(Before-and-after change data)
========

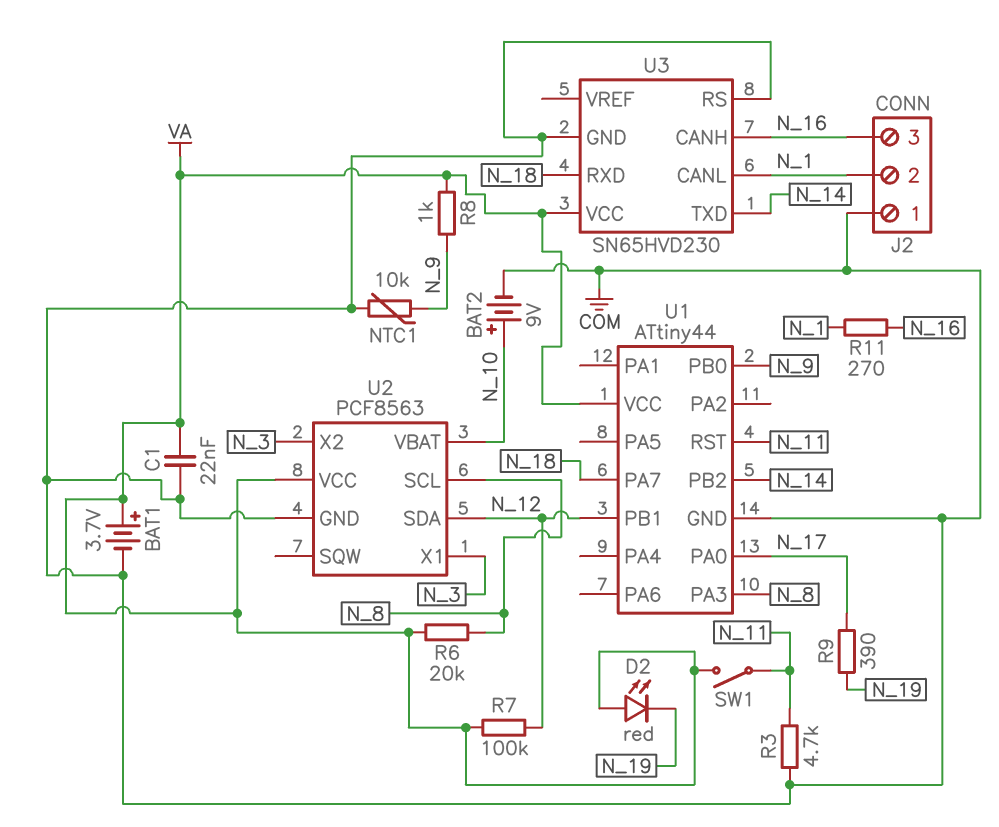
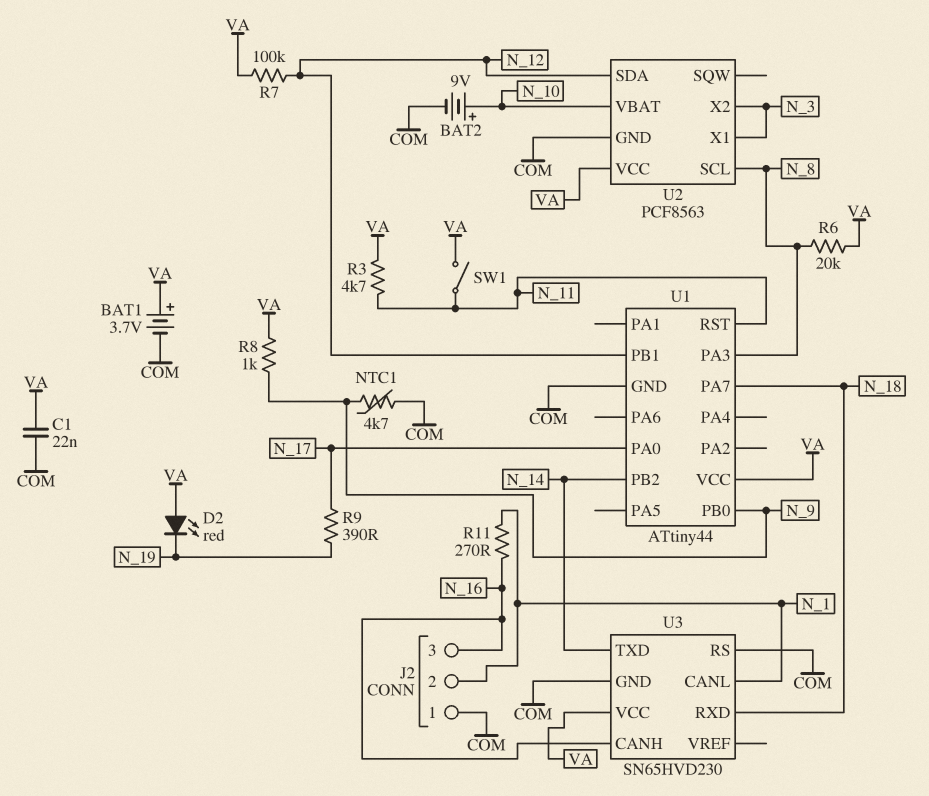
NTC1: 10k (COM, N_9) -> 4.7k (COM, N_9)
R3: 4.7k (COM, N_11) -> 4.7k (N_11, VA)

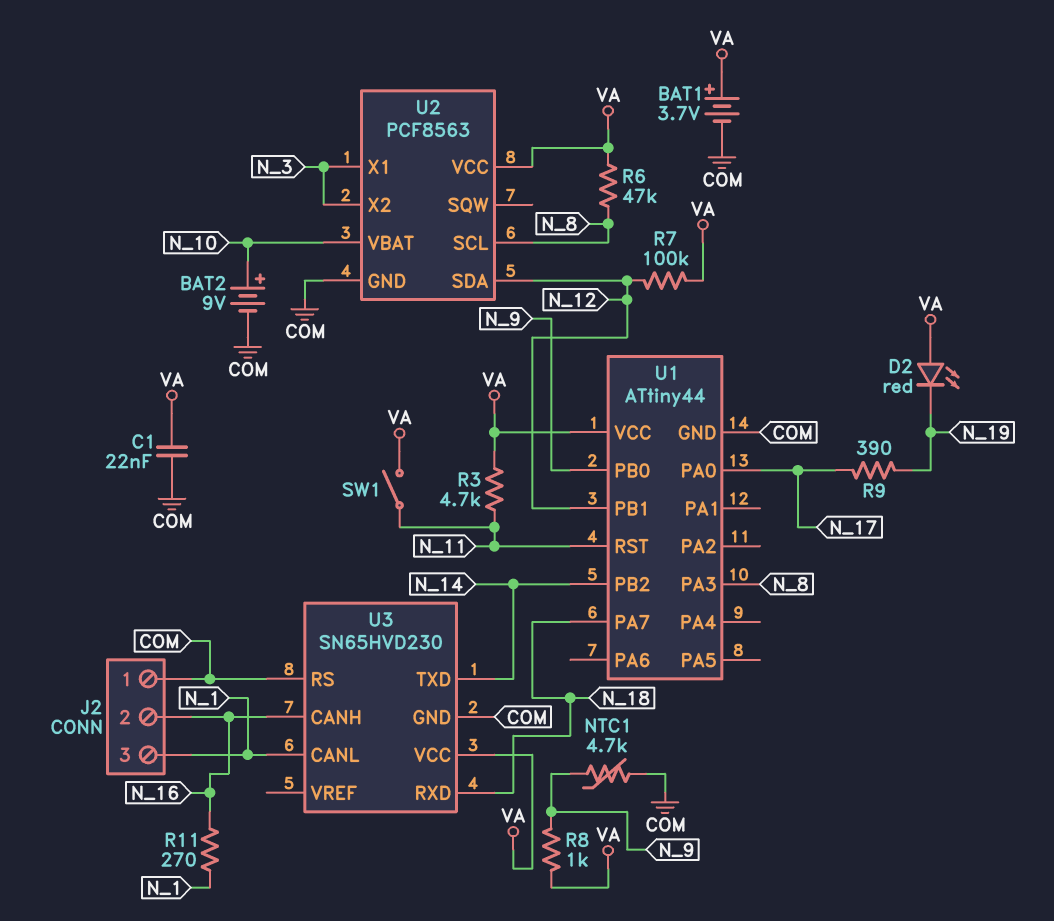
J2 pin 2: N_1 -> N_16
J2 pin 3: N_16 -> N_1
R6: 20k (N_8, VA) -> 47k (N_8, VA)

========

### [WHAT YOU SHOULD DO]
Reproduce every entry above in full and exactly, though not its pictures.

### [ANSWER AREA]
NTC1: 10k (COM, N_9) -> 4.7k (COM, N_9)
R3: 4.7k (COM, N_11) -> 4.7k (N_11, VA)

J2 pin 2: N_1 -> N_16
J2 pin 3: N_16 -> N_1
R6: 20k (N_8, VA) -> 47k (N_8, VA)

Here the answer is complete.